• WORK REQUEST:
All of the data that follows should be retyped exactly, please, except the pictures.
BEGIN DATA EXTRACTS
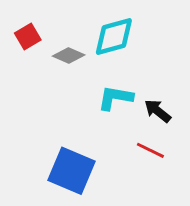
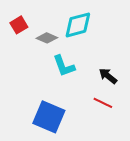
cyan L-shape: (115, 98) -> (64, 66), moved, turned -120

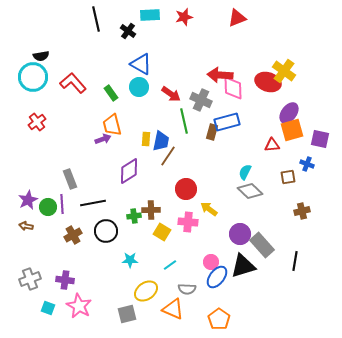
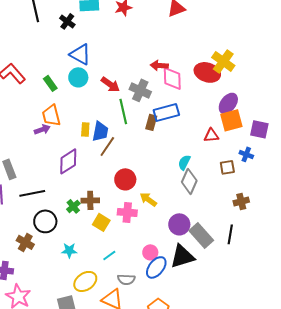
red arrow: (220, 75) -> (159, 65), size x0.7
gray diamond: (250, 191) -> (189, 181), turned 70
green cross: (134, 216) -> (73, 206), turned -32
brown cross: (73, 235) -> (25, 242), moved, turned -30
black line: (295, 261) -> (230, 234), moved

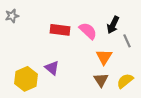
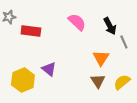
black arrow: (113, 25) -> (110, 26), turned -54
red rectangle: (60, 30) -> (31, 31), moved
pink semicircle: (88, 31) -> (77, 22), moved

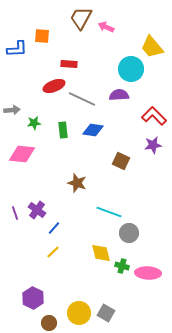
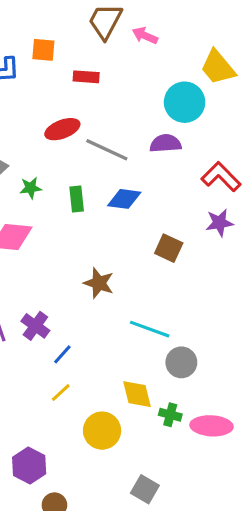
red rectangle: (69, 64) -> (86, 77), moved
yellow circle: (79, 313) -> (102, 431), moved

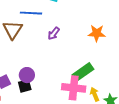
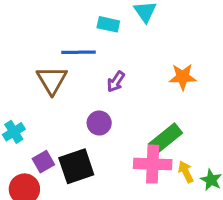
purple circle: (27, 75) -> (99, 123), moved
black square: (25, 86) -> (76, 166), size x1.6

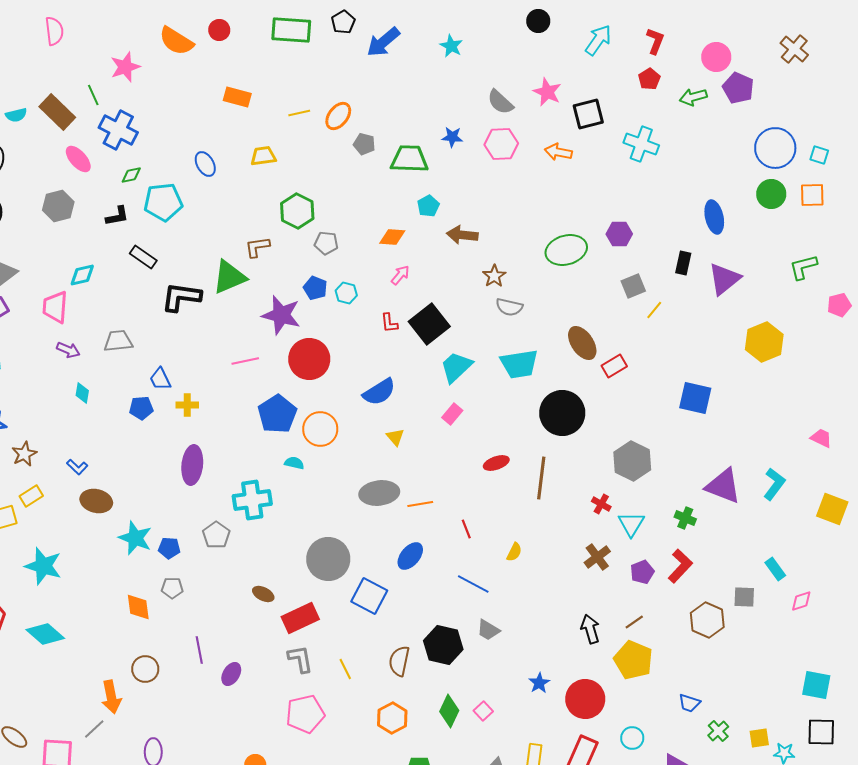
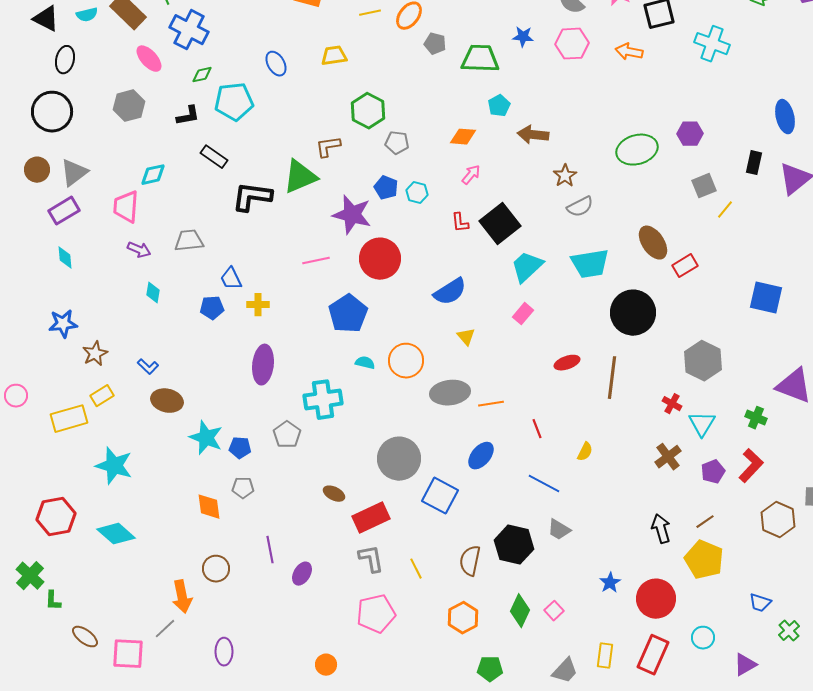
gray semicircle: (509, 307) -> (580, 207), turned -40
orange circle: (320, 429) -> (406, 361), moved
END DATA EXTRACTS
• FINISHED EXERCISE:
cyan L-shape: (115, 98) -> (64, 66), moved, turned -120

red arrow: (220, 75) -> (159, 65), size x0.7
gray diamond: (250, 191) -> (189, 181), turned 70
green cross: (134, 216) -> (73, 206), turned -32
brown cross: (73, 235) -> (25, 242), moved, turned -30
black line: (295, 261) -> (230, 234), moved

black arrow: (113, 25) -> (110, 26), turned -54
red rectangle: (60, 30) -> (31, 31), moved
pink semicircle: (88, 31) -> (77, 22), moved

red rectangle: (69, 64) -> (86, 77), moved
yellow circle: (79, 313) -> (102, 431), moved

purple circle: (27, 75) -> (99, 123), moved
black square: (25, 86) -> (76, 166), size x1.6

gray semicircle: (509, 307) -> (580, 207), turned -40
orange circle: (320, 429) -> (406, 361), moved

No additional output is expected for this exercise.